What is expected: Edit all of the material below by replacing each "blue wooden shed" with "blue wooden cabin", keeping everything else the same. Leave the pictures out of your answer.

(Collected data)

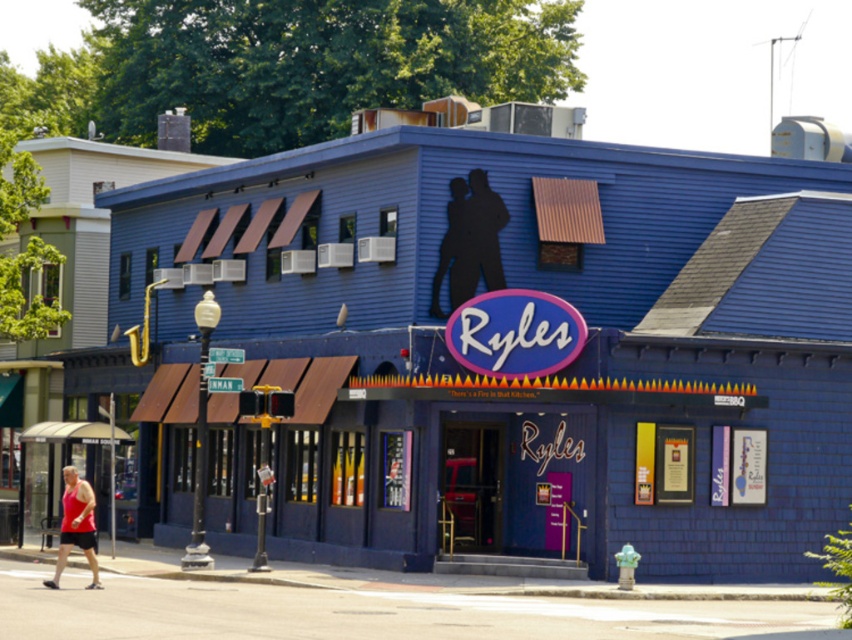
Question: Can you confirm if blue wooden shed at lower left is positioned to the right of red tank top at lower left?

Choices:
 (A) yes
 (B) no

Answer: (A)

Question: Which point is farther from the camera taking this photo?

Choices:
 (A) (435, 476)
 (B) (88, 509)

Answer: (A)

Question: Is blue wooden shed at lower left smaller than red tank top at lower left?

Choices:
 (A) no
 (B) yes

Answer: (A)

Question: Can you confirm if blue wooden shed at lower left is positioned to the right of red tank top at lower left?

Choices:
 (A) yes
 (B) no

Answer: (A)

Answer space:
Question: Can you confirm if blue wooden cabin at lower left is positioned to the right of red tank top at lower left?

Choices:
 (A) yes
 (B) no

Answer: (A)

Question: Which point is farther from the camera taking this photo?

Choices:
 (A) (435, 476)
 (B) (88, 509)

Answer: (A)

Question: Is blue wooden cabin at lower left smaller than red tank top at lower left?

Choices:
 (A) no
 (B) yes

Answer: (A)

Question: Can you confirm if blue wooden cabin at lower left is positioned to the right of red tank top at lower left?

Choices:
 (A) yes
 (B) no

Answer: (A)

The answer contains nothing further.